*Problem to solve:*
In the entries below, find every line with "brown" and copy it.

─── Data provided

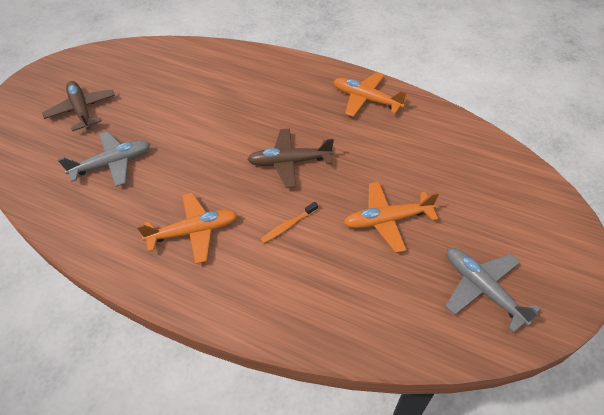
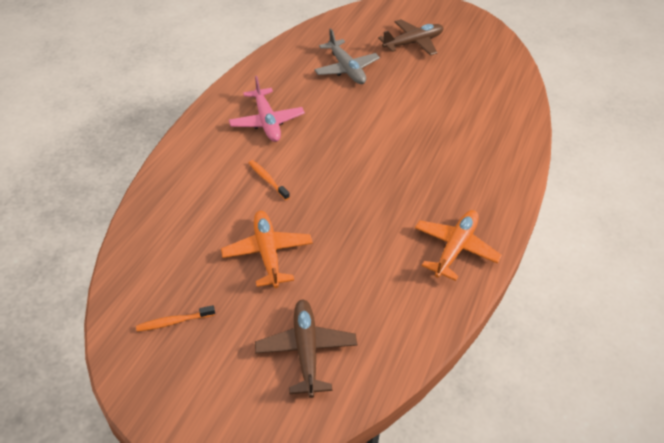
camera: 85 degrees right, 5 degrees down
(194, 232) = (267, 122): orange plane -> pink plane
(289, 162) = (349, 180): brown plane -> brown plane (306, 350)
(482, 289) = (174, 322): grey plane -> orange toothbrush

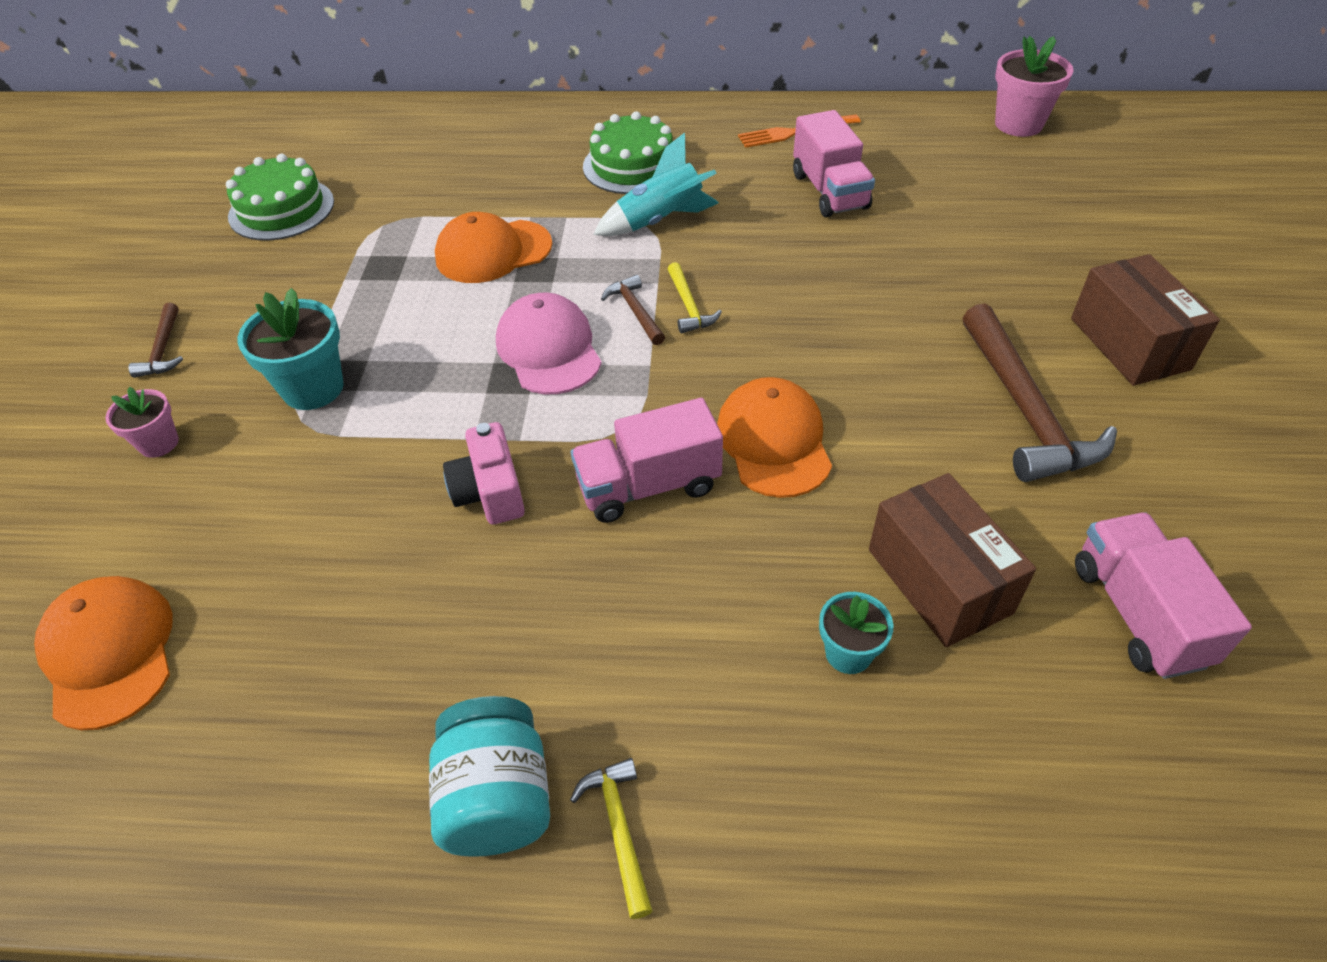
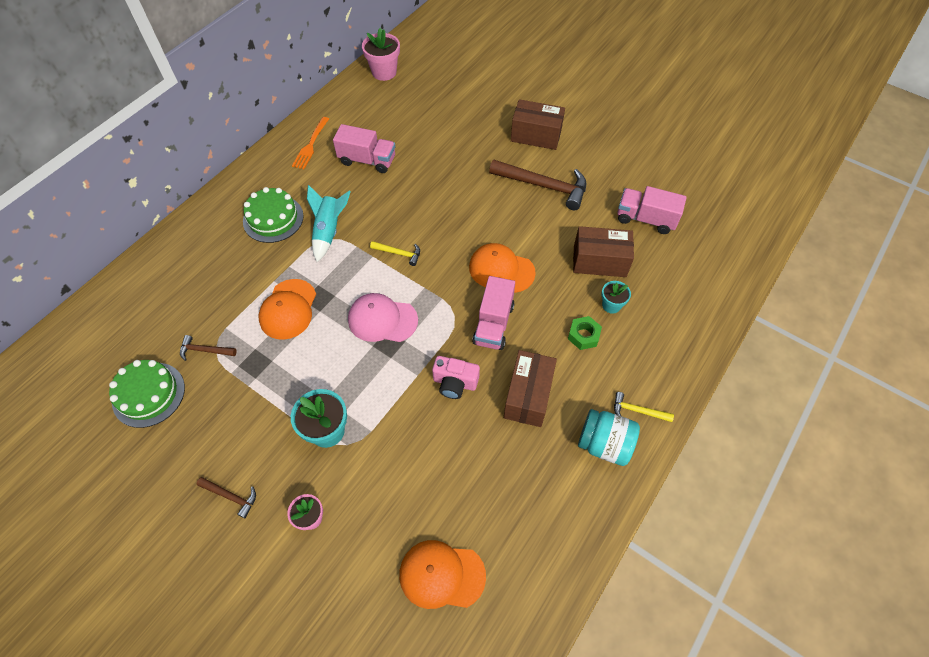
camera: 60 degrees left, 10 degrees up
(531, 610) = (528, 396): none -> brown box
(635, 311) = (385, 274): brown hammer -> brown hammer (205, 350)
(733, 637) = (583, 335): none -> green nut

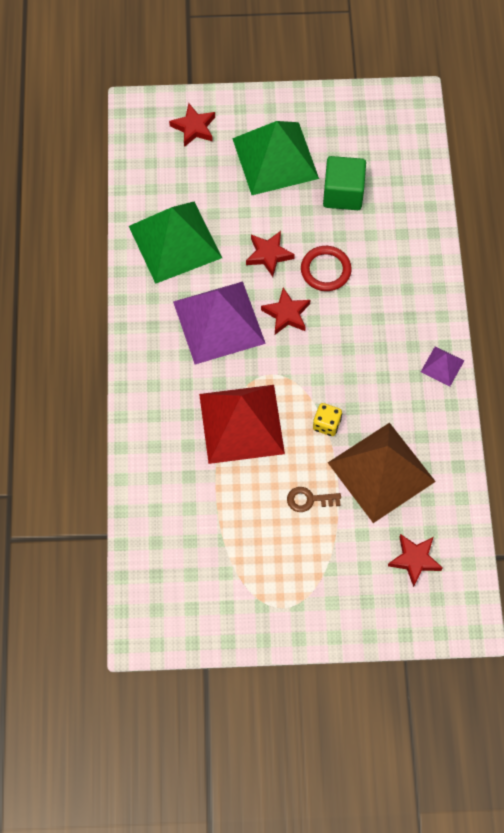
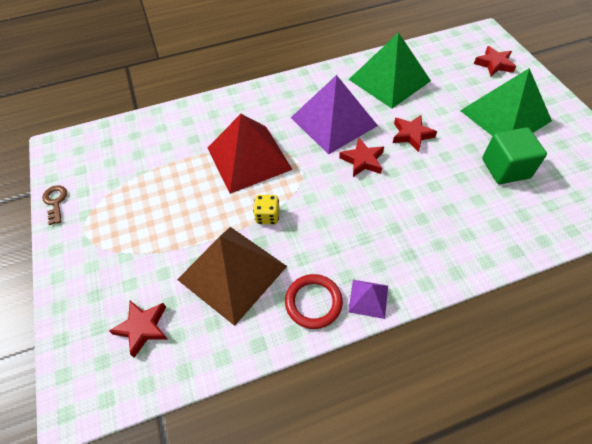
camera: 75 degrees right, 10 degrees down
(309, 500) = (190, 222): brown key -> brown key (55, 202)
(325, 270) = (420, 176): red ring -> red ring (313, 302)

──────

*Answer to this exercise:*
(289, 162) = (349, 180): brown plane -> brown plane (306, 350)
(531, 610) = (528, 396): none -> brown box
(635, 311) = (385, 274): brown hammer -> brown hammer (205, 350)
(309, 500) = (190, 222): brown key -> brown key (55, 202)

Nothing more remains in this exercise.